▸ What the task requires
The whole listing should be retyped word for word, apart from the pictures it holds.
....................
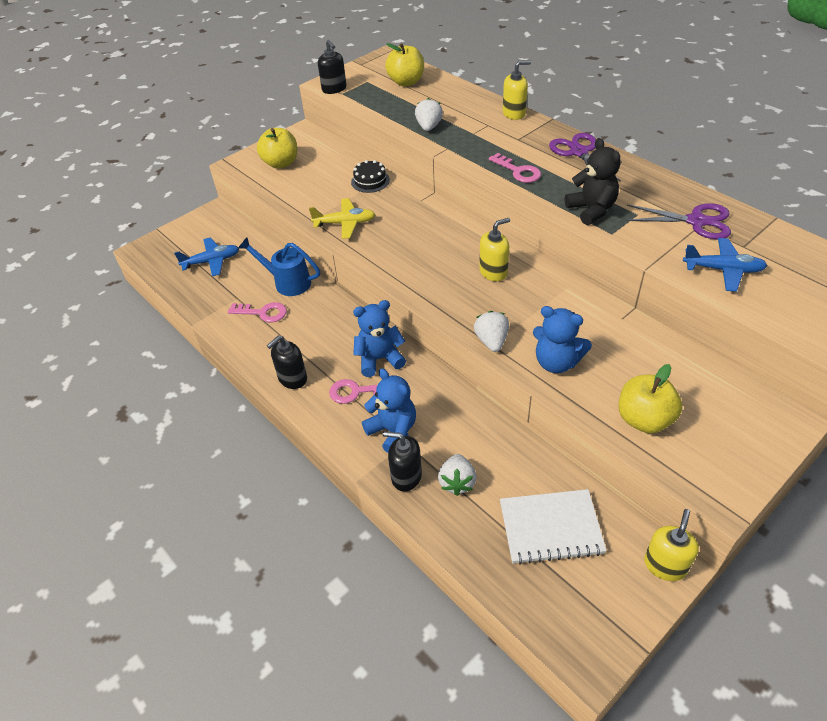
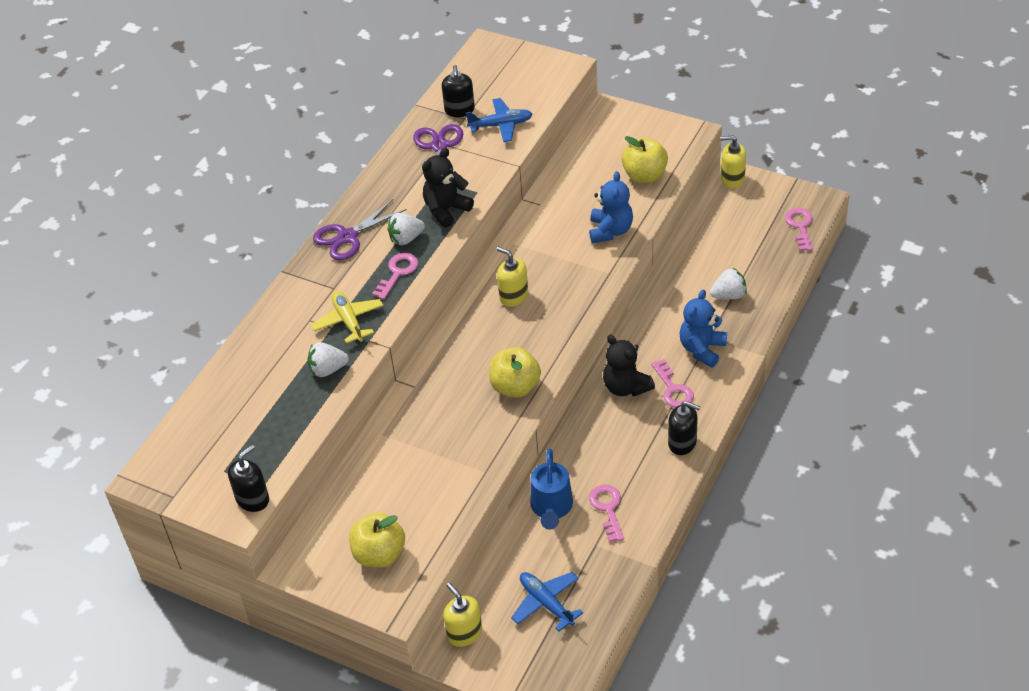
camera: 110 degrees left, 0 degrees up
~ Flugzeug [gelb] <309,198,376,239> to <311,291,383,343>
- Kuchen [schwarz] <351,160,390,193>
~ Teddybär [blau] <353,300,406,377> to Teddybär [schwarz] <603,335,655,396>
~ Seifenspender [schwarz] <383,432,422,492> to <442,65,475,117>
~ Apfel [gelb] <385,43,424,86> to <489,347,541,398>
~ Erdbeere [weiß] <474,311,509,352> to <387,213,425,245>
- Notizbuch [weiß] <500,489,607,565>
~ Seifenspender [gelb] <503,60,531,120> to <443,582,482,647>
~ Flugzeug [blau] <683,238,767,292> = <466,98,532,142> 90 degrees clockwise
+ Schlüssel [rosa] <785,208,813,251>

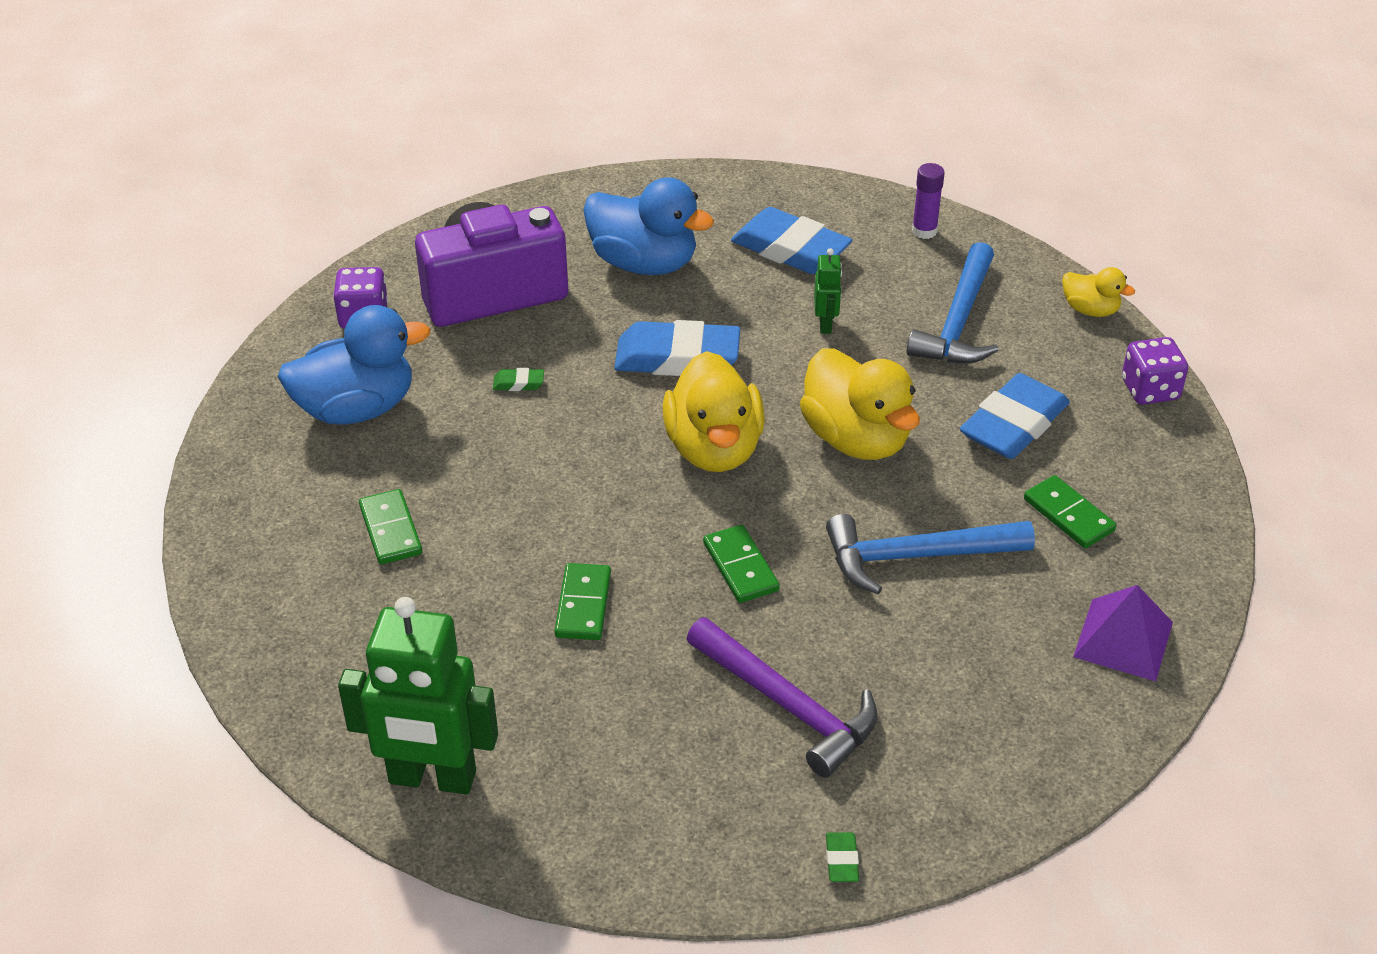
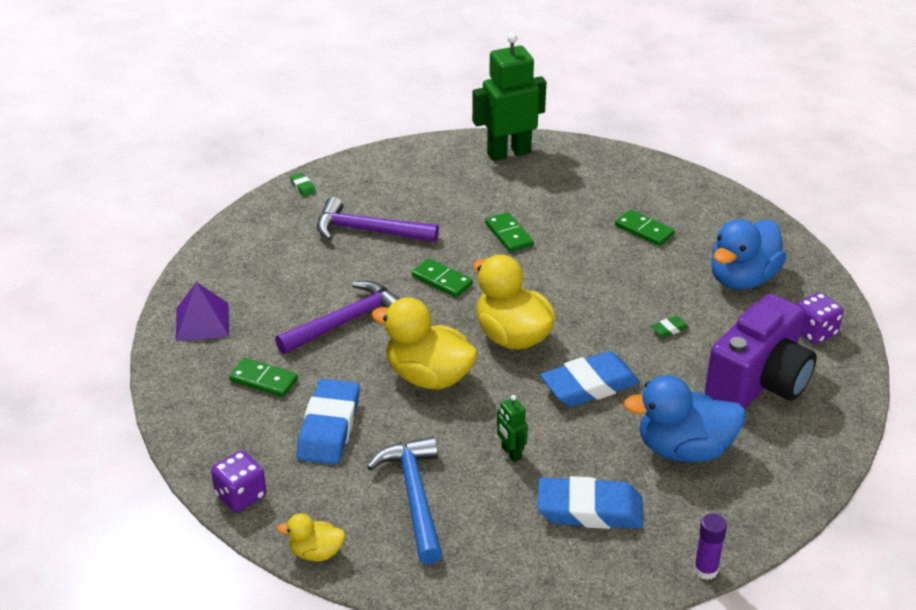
camera: 150 degrees right, 5 degrees down
~ Hammer [blau] <826,514,1035,594> to Hammer [lila] <275,281,400,354>
~ Klebestift [lila] <912,163,945,239> to <694,514,727,580>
....................
▸ Result of this exercise
camera: 110 degrees left, 0 degrees up
~ Flugzeug [gelb] <309,198,376,239> to <311,291,383,343>
- Kuchen [schwarz] <351,160,390,193>
~ Teddybär [blau] <353,300,406,377> to Teddybär [schwarz] <603,335,655,396>
~ Seifenspender [schwarz] <383,432,422,492> to <442,65,475,117>
~ Apfel [gelb] <385,43,424,86> to <489,347,541,398>
~ Erdbeere [weiß] <474,311,509,352> to <387,213,425,245>
- Notizbuch [weiß] <500,489,607,565>
~ Seifenspender [gelb] <503,60,531,120> to <443,582,482,647>
~ Flugzeug [blau] <683,238,767,292> = <466,98,532,142> 90 degrees clockwise
+ Schlüssel [rosa] <785,208,813,251>

camera: 150 degrees right, 5 degrees down
~ Hammer [blau] <826,514,1035,594> to Hammer [lila] <275,281,400,354>
~ Klebestift [lila] <912,163,945,239> to <694,514,727,580>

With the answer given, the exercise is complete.